● DATA PROVIDED:
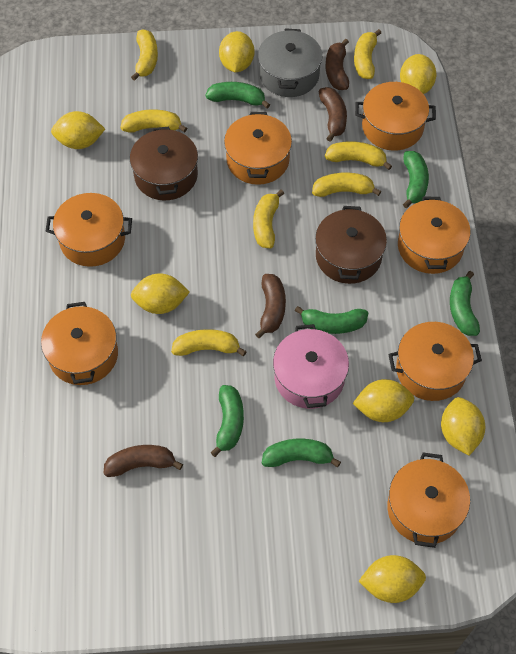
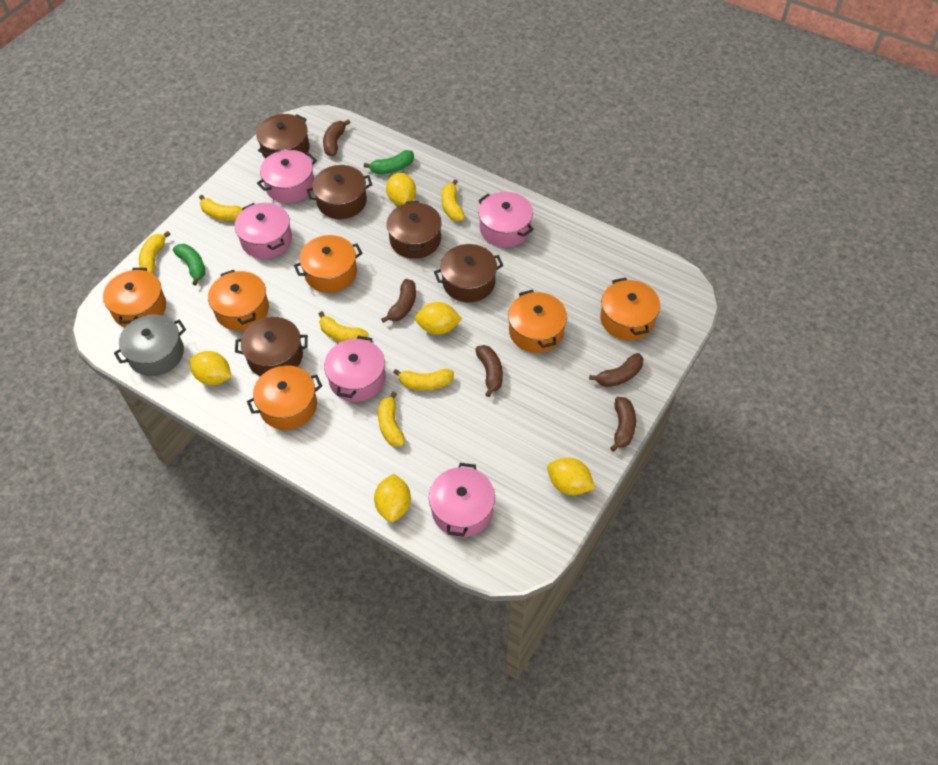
brown banana: [104,445,183,477] [255,274,286,338] [319,87,347,142] [326,39,349,90] = 4 -> [323,119,351,156] [381,279,416,323] [475,345,503,397] [589,353,643,387] [610,397,636,452] = 5
brown pot: [130,126,198,200] [315,206,387,284] = 2 -> [235,317,308,376] [256,114,309,159] [307,165,372,219] [386,201,442,259] [434,244,503,302] = 5
green banana: [206,82,270,108] [211,385,244,457] [262,439,341,467] [295,306,368,334] [403,151,429,208] [450,271,480,336] = 6 -> [173,244,205,285] [364,150,414,174] = 2
orange pot: [41,302,118,385] [46,193,132,267] [224,112,292,185] [355,82,436,151] [387,452,470,548] [388,322,482,401] [398,197,470,274] = 7 -> [103,268,166,327] [208,270,269,331] [247,365,322,430] [294,235,362,293] [508,290,567,353] [600,278,660,340] = 6
pink pot: [273,324,349,409] = 1 -> [235,203,292,259] [257,150,317,203] [324,336,385,402] [429,463,495,537] [478,192,534,247] = 5
yellow banana: [121,109,187,133] [131,29,158,81] [171,329,247,356] [253,190,284,248] [312,172,381,197] [325,141,392,170] [354,29,381,79] = 7 -> [139,231,171,273] [199,195,242,221] [319,311,369,342] [378,391,405,447] [393,369,454,390] [442,180,465,221] = 6
yellow lemon: [51,111,105,149] [131,273,190,314] [219,31,254,72] [352,379,414,422] [359,555,426,603] [400,54,437,94] [441,397,485,456] = 7 -> [190,351,231,385] [374,474,411,522] [386,173,416,206] [415,302,462,335] [547,458,595,495] = 5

● TO-DO ITEM: Find how many lines of the listing hold "brown" and give the number by itself.

● OUTPUT FOR THIS TASK: 2